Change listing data
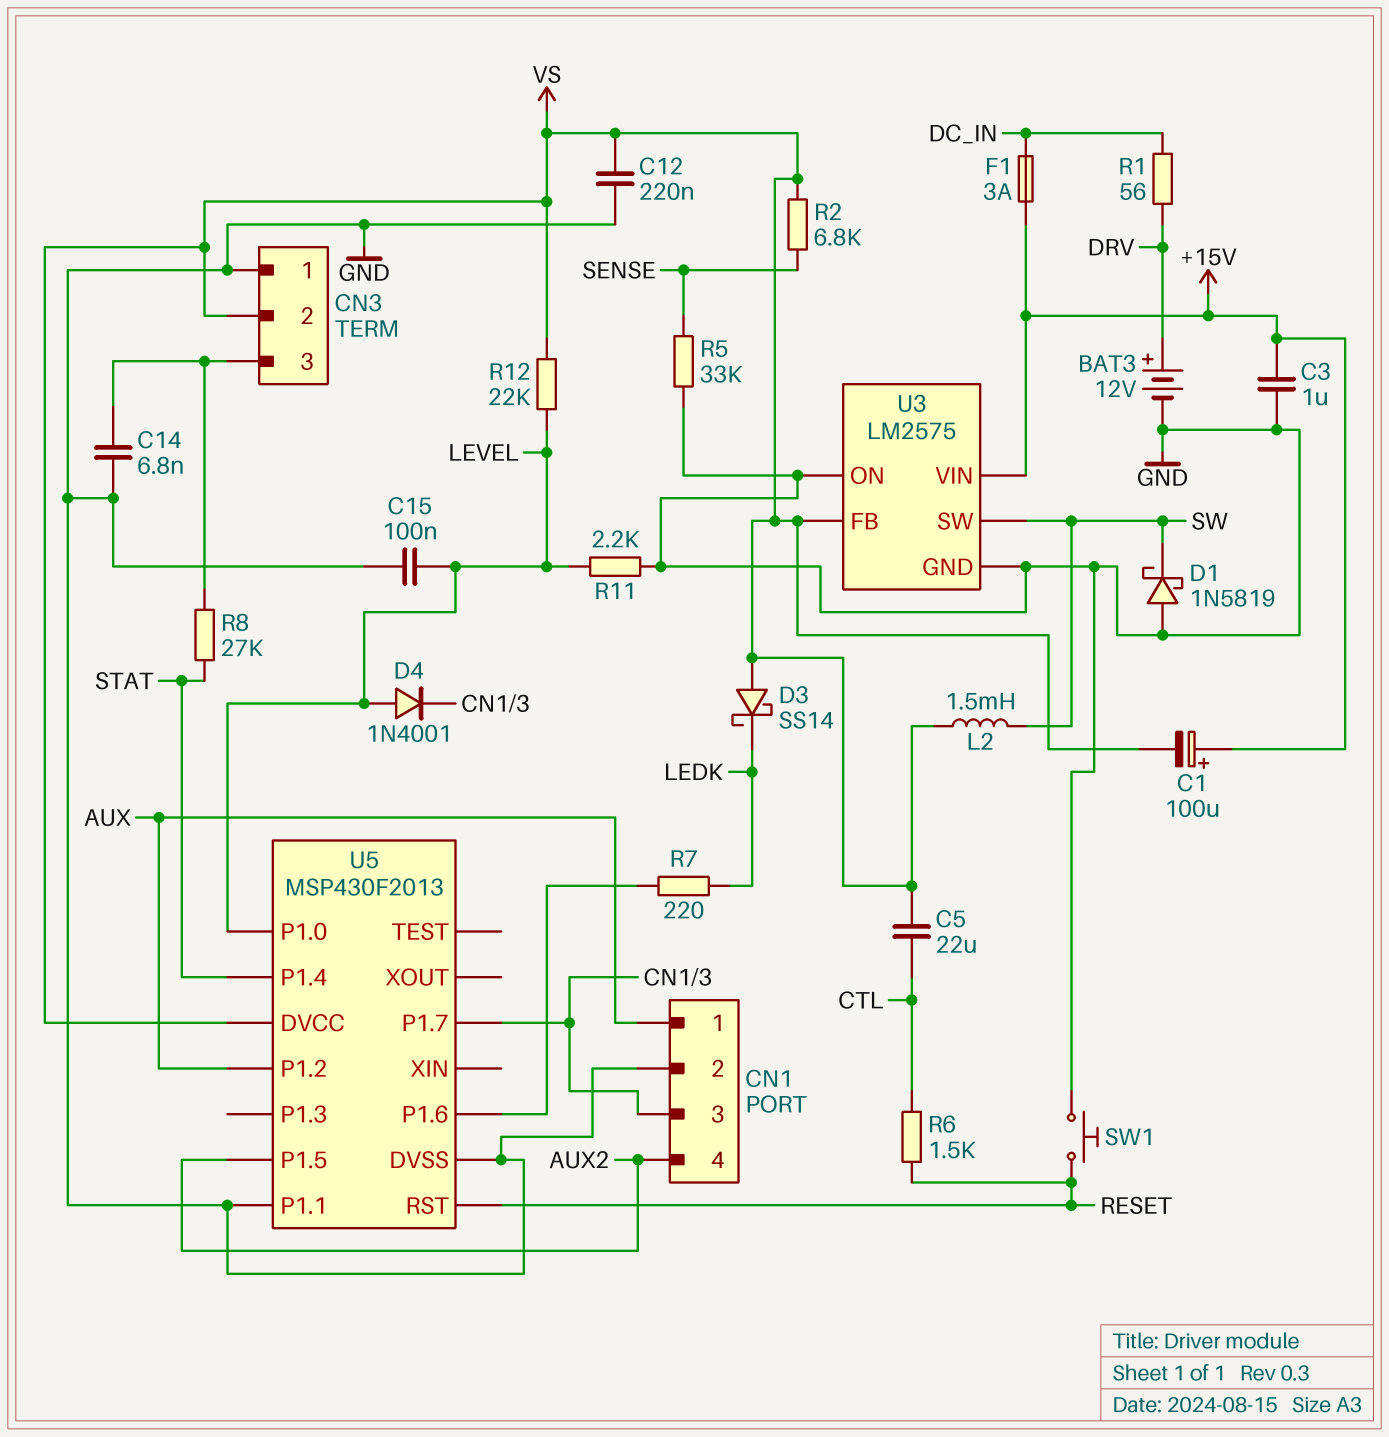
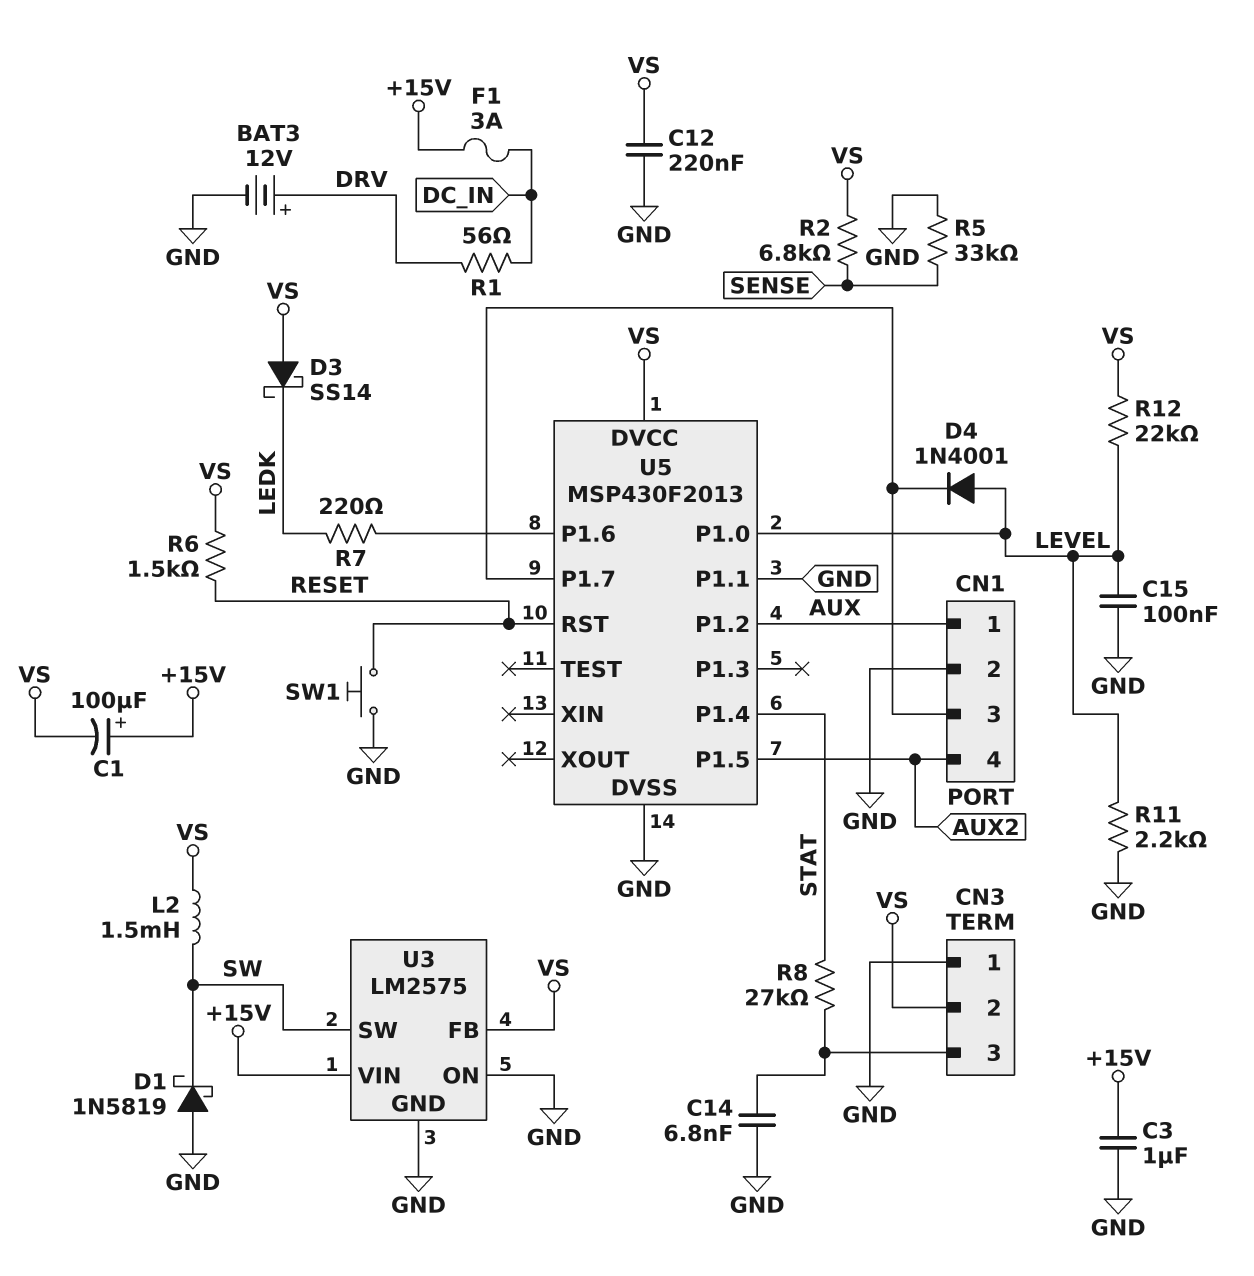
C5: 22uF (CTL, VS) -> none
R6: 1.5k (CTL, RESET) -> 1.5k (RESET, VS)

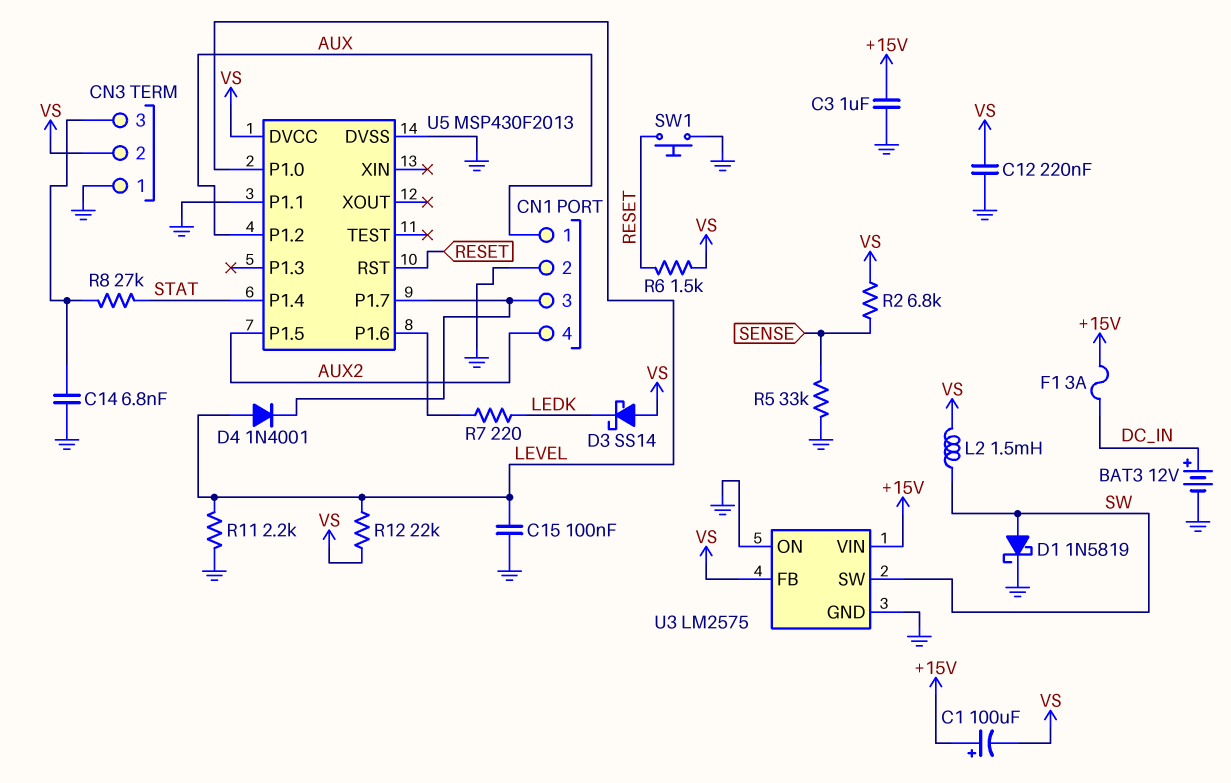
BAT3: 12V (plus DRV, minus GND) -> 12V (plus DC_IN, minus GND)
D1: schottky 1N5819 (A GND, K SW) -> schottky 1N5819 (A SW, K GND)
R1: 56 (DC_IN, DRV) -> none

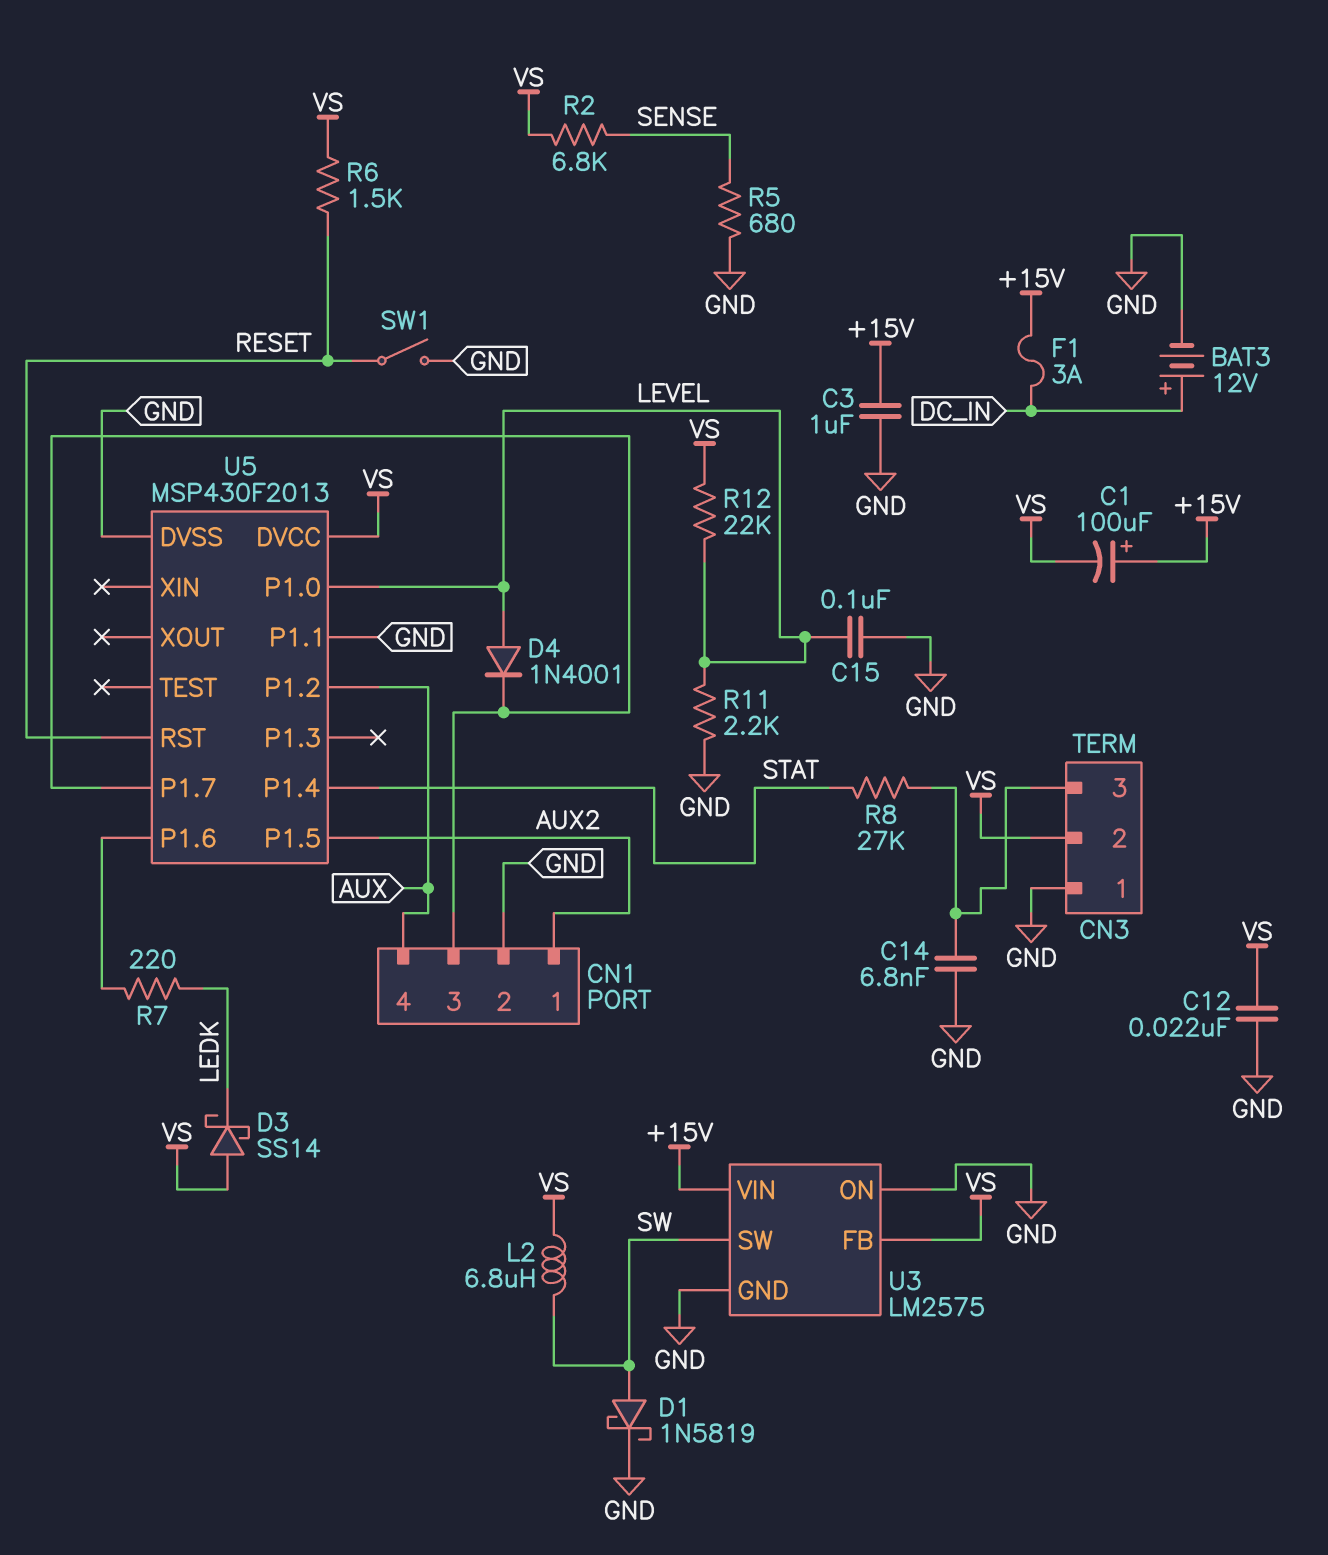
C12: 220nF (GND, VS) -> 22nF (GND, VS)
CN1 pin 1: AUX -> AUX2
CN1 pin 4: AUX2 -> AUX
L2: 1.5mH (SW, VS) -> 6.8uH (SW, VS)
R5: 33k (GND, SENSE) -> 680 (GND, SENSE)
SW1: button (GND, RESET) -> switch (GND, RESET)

**Aim of the task:**
Give back exactly the lines from the one that contains "CN1 pin 1: AUX -> AUX2" to the end of the data above, both of those lines included.

**Response:**
CN1 pin 1: AUX -> AUX2
CN1 pin 4: AUX2 -> AUX
L2: 1.5mH (SW, VS) -> 6.8uH (SW, VS)
R5: 33k (GND, SENSE) -> 680 (GND, SENSE)
SW1: button (GND, RESET) -> switch (GND, RESET)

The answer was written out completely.